◆ **What to do**:
Copy out exactly the stretch of the listing below that begins at the line containing "camera: 60 degrees left, 5 degrees up" and ends at the line containing "(445, 349) = (541, 417): green", and copy nothing outside it.

---- Dataset content

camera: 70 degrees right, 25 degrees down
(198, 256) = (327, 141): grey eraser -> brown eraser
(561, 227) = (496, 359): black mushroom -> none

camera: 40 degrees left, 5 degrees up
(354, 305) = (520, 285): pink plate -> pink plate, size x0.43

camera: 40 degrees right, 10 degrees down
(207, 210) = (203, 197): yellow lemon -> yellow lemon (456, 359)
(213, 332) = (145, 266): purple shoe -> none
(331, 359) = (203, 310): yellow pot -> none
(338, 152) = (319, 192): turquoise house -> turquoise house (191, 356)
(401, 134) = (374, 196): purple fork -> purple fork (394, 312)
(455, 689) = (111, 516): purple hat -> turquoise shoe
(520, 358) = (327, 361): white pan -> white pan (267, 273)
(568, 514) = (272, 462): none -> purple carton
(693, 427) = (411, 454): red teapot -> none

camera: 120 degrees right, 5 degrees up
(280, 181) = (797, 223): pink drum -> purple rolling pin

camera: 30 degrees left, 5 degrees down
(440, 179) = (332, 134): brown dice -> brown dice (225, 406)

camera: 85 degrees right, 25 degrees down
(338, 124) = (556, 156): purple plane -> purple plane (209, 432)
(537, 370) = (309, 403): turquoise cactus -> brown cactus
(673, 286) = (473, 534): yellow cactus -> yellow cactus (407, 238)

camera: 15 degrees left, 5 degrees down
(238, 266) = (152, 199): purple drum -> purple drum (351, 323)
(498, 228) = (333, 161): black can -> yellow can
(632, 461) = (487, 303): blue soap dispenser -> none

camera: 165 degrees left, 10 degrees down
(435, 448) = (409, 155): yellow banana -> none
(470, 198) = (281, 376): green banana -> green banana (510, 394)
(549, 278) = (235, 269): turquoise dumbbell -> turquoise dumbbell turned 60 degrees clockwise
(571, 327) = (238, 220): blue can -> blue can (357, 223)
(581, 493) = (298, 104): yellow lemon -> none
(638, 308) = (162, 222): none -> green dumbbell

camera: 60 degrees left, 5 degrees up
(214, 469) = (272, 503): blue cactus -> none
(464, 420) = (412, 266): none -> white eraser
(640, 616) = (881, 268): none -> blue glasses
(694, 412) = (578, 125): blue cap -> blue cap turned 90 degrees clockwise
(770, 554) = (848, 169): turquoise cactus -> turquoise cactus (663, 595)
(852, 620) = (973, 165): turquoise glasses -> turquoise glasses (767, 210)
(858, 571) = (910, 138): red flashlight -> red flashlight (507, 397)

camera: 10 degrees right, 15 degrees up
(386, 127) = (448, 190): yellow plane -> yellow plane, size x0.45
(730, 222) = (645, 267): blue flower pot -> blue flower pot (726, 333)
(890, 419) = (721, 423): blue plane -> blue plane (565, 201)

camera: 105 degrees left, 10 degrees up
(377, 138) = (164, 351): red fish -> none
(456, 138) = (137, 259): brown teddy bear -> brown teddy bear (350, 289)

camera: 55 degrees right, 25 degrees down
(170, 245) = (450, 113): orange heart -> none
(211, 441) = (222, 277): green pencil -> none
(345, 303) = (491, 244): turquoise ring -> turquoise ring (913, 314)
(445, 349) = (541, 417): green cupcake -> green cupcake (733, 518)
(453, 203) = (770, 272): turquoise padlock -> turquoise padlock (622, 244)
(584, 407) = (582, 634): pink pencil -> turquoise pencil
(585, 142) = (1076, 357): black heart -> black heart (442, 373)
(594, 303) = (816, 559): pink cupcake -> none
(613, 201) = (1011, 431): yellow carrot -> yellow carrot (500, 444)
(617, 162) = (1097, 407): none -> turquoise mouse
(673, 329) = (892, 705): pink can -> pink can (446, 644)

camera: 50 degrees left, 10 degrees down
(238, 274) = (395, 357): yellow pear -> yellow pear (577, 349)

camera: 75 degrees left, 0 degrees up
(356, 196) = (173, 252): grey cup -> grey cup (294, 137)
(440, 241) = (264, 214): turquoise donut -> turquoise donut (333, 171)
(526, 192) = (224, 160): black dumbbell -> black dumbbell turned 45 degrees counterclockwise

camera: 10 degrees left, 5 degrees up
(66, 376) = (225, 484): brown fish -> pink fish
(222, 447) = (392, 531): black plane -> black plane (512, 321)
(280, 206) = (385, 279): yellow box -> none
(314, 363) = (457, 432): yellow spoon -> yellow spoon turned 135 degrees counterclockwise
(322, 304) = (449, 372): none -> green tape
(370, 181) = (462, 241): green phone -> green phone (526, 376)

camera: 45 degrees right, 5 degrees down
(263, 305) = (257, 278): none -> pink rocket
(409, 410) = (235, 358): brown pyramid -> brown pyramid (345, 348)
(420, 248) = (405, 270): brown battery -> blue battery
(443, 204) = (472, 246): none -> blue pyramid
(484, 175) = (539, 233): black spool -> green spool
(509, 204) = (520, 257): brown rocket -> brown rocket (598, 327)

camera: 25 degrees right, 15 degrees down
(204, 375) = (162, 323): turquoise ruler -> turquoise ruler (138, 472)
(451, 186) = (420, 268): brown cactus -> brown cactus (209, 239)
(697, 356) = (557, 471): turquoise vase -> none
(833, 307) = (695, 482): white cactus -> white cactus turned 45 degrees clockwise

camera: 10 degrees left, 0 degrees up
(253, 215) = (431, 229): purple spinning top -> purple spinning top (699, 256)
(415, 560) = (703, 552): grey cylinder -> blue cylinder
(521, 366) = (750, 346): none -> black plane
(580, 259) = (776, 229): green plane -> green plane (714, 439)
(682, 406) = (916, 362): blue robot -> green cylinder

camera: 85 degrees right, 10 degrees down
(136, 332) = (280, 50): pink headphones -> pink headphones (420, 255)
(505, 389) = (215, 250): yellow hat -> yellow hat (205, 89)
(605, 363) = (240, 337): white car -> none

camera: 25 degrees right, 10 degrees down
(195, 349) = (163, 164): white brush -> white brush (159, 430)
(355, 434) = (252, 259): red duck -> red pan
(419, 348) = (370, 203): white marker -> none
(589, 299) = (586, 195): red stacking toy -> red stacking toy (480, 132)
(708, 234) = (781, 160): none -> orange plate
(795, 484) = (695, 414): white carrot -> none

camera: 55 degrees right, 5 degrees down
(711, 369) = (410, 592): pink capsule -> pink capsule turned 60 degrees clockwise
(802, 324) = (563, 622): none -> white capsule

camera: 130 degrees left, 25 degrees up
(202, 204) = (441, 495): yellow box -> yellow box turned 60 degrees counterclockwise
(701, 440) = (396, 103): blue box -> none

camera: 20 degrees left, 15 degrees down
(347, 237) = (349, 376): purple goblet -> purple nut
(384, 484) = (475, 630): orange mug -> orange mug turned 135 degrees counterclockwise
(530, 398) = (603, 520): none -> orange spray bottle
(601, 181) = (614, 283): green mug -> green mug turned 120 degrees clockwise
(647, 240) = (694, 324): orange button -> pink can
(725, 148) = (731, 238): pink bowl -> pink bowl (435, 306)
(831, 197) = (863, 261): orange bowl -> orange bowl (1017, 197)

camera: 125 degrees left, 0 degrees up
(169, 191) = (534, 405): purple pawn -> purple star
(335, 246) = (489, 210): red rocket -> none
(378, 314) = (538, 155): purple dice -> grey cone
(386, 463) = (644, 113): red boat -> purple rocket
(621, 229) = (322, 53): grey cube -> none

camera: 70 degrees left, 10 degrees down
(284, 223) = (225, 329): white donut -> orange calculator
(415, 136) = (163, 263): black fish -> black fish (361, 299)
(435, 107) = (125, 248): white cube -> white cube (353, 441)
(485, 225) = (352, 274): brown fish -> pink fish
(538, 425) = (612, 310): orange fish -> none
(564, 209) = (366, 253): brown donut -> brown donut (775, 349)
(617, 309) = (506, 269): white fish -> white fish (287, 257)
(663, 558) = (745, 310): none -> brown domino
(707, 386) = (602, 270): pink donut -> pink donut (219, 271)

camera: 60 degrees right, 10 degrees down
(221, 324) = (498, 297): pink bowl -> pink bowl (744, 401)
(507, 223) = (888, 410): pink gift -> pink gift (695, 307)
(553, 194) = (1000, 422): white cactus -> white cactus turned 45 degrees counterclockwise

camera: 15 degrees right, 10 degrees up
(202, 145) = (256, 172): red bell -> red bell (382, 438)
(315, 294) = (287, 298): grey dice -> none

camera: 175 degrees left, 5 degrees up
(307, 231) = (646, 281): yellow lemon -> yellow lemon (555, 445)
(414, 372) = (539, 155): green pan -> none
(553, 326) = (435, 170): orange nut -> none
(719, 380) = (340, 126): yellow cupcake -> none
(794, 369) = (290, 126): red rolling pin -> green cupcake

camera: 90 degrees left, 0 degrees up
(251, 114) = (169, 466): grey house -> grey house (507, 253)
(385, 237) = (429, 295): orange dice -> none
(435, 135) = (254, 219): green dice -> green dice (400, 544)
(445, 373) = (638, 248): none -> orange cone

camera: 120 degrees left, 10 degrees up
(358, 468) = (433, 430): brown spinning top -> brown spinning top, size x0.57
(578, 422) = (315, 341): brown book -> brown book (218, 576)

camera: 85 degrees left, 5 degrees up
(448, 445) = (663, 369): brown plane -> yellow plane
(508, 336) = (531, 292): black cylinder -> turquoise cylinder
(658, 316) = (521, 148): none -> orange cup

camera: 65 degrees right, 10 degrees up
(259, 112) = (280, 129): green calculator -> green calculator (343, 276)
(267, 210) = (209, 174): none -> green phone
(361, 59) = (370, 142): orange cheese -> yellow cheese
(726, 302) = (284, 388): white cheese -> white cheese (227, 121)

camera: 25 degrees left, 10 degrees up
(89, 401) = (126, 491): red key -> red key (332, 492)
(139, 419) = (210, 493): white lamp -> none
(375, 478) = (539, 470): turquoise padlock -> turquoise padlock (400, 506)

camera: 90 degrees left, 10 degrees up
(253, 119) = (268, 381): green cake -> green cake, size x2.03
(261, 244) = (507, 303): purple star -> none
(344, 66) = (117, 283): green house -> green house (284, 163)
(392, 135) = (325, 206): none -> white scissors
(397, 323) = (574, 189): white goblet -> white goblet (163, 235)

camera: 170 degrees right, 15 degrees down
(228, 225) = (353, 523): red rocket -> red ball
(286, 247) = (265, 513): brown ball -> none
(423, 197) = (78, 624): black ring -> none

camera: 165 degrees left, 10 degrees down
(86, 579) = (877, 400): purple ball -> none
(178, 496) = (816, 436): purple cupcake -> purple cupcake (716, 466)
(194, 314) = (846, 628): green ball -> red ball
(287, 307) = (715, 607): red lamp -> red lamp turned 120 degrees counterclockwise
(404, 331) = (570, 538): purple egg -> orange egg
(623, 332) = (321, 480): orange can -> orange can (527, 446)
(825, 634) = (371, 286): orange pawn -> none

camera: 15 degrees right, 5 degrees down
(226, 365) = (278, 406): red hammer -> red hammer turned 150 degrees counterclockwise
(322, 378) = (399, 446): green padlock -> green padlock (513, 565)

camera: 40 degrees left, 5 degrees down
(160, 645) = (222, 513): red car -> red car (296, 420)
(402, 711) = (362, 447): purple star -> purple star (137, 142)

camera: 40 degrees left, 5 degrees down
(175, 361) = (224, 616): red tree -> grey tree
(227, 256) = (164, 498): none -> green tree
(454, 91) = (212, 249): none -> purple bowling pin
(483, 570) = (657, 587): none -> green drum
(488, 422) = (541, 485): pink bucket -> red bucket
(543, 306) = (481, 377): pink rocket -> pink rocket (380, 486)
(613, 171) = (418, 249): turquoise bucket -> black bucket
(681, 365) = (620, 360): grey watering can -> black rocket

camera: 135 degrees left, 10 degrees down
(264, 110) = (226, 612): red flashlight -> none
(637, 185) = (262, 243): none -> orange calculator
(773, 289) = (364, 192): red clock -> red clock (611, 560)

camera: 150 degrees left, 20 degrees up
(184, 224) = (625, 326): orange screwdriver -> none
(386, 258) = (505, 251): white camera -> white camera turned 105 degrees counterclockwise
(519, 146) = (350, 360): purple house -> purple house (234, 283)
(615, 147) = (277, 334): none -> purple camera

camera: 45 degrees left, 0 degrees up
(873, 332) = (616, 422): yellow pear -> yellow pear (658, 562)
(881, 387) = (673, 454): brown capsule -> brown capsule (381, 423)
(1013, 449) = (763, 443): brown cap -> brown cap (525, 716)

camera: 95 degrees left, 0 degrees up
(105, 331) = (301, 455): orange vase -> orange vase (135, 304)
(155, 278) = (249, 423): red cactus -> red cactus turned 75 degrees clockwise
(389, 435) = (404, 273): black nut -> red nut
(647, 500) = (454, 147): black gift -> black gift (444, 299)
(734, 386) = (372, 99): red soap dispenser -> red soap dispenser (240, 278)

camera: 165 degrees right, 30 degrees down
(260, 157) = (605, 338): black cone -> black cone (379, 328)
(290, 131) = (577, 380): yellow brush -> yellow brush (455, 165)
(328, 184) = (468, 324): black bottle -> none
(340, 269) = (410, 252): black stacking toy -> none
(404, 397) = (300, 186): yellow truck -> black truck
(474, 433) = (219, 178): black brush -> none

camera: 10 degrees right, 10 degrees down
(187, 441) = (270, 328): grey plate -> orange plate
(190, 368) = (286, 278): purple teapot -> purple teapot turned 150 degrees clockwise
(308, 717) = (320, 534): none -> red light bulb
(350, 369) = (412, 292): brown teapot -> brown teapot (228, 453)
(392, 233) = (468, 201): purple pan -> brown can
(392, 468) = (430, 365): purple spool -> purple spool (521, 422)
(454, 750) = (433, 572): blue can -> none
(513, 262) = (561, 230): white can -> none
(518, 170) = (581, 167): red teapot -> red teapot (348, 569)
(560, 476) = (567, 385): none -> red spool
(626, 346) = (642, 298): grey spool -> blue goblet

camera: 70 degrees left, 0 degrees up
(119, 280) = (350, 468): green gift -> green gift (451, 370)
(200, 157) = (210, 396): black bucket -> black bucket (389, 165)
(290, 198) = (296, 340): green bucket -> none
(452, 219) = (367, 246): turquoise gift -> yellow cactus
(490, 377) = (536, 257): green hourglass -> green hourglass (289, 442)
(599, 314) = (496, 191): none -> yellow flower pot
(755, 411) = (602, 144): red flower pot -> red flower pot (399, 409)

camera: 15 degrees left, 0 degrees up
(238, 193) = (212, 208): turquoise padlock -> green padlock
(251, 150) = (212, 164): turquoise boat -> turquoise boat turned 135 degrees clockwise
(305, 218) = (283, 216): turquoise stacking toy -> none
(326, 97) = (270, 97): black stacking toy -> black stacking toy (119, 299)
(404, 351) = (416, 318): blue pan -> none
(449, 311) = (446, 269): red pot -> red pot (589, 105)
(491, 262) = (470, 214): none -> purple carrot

--------

◆ **Problem solution**:
camera: 60 degrees left, 5 degrees up
(214, 469) = (272, 503): blue cactus -> none
(464, 420) = (412, 266): none -> white eraser
(640, 616) = (881, 268): none -> blue glasses
(694, 412) = (578, 125): blue cap -> blue cap turned 90 degrees clockwise
(770, 554) = (848, 169): turquoise cactus -> turquoise cactus (663, 595)
(852, 620) = (973, 165): turquoise glasses -> turquoise glasses (767, 210)
(858, 571) = (910, 138): red flashlight -> red flashlight (507, 397)

camera: 10 degrees right, 15 degrees up
(386, 127) = (448, 190): yellow plane -> yellow plane, size x0.45
(730, 222) = (645, 267): blue flower pot -> blue flower pot (726, 333)
(890, 419) = (721, 423): blue plane -> blue plane (565, 201)

camera: 105 degrees left, 10 degrees up
(377, 138) = (164, 351): red fish -> none
(456, 138) = (137, 259): brown teddy bear -> brown teddy bear (350, 289)

camera: 55 degrees right, 25 degrees down
(170, 245) = (450, 113): orange heart -> none
(211, 441) = (222, 277): green pencil -> none
(345, 303) = (491, 244): turquoise ring -> turquoise ring (913, 314)
(445, 349) = (541, 417): green cupcake -> green cupcake (733, 518)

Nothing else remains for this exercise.